▸ EXERCISE GOAL:
Repeat word for word everything from the line containing "S2: button (GND, X1) -> button (+3V3, GND)" to the end of the listing, first and last lines included, and only that.

****

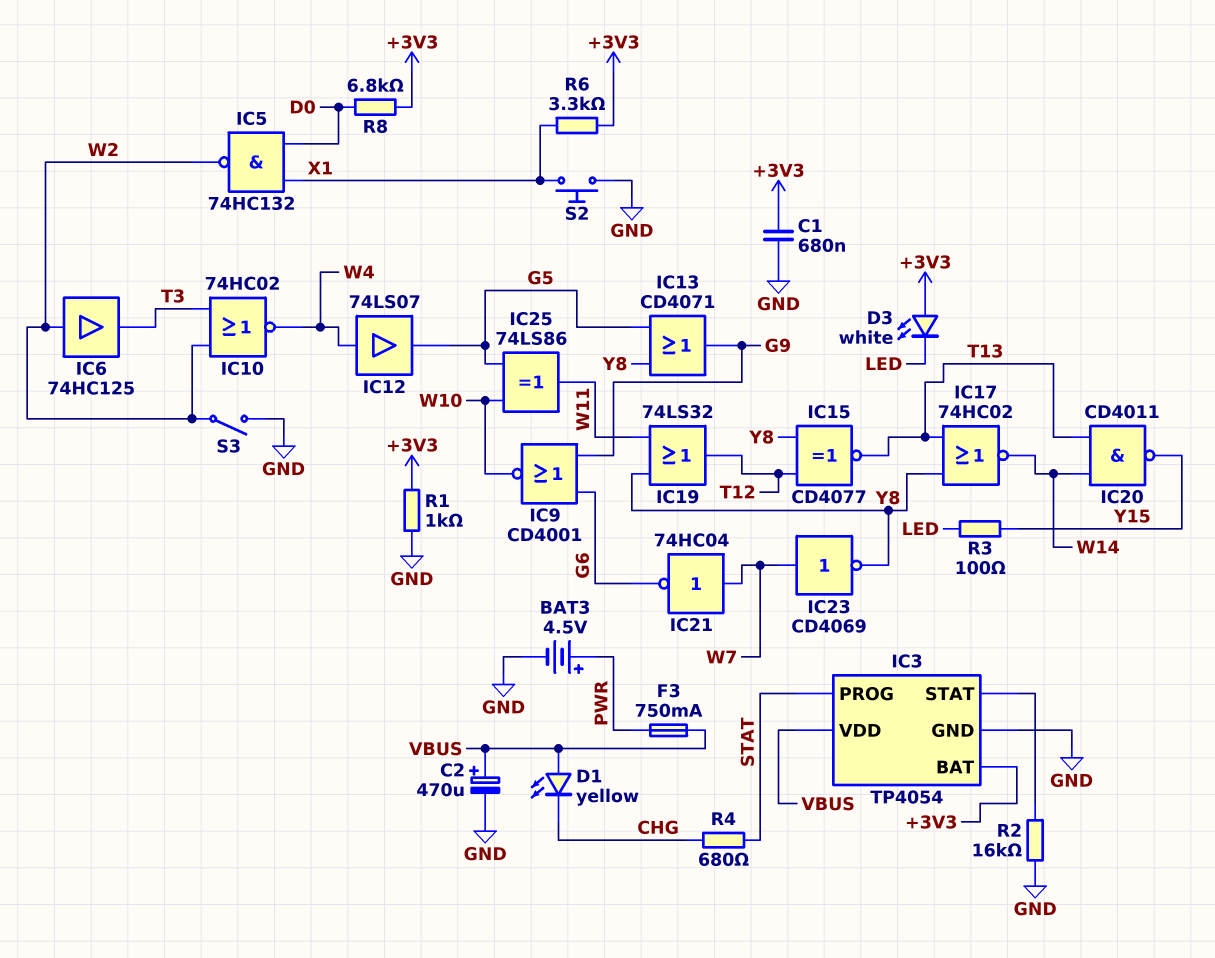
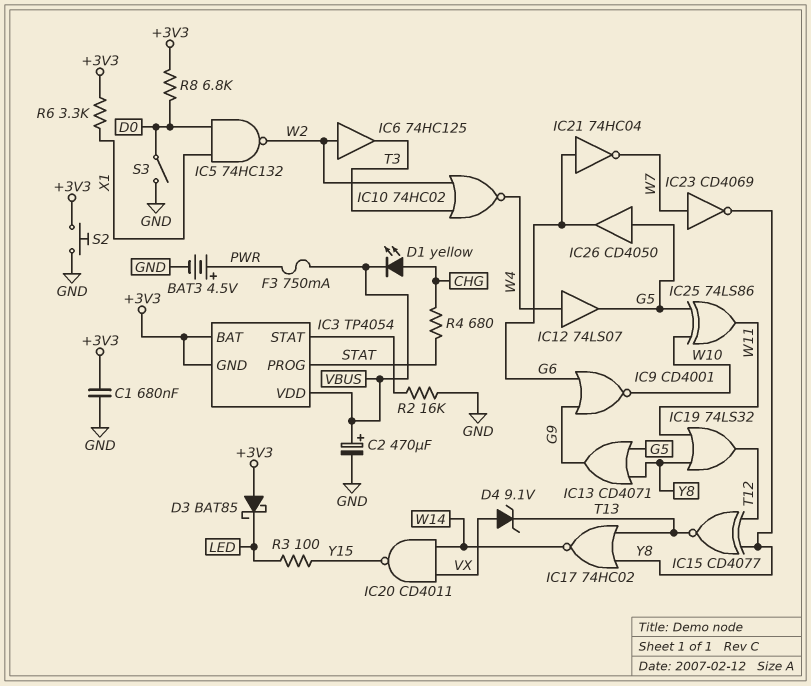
D1: LED yellow (A VBUS, K CHG) -> LED yellow (A CHG, K VBUS)
D3: LED white (A +3V3, K LED) -> schottky BAT85 (A +3V3, K LED)
D4: none -> zener 9.1V (A VX, K T13)
IC3 pin GND: GND -> +3V3
IC20: NAND CD4011 (in T13, in W14, out Y15) -> NAND CD4011 (in VX, in W14, out Y15)
IC21: NOT 74HC04 (in W7, out G6) -> NOT 74HC04 (in G6, out W7)
IC26: none -> buffer CD4050 (in G5, out G6)
R1: 1k (+3V3, GND) -> none
S2: button (GND, X1) -> button (+3V3, GND)
S3: switch (GND, W2) -> switch (D0, GND)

****

▸ RESPONSE TO THIS EXERCISE:
S2: button (GND, X1) -> button (+3V3, GND)
S3: switch (GND, W2) -> switch (D0, GND)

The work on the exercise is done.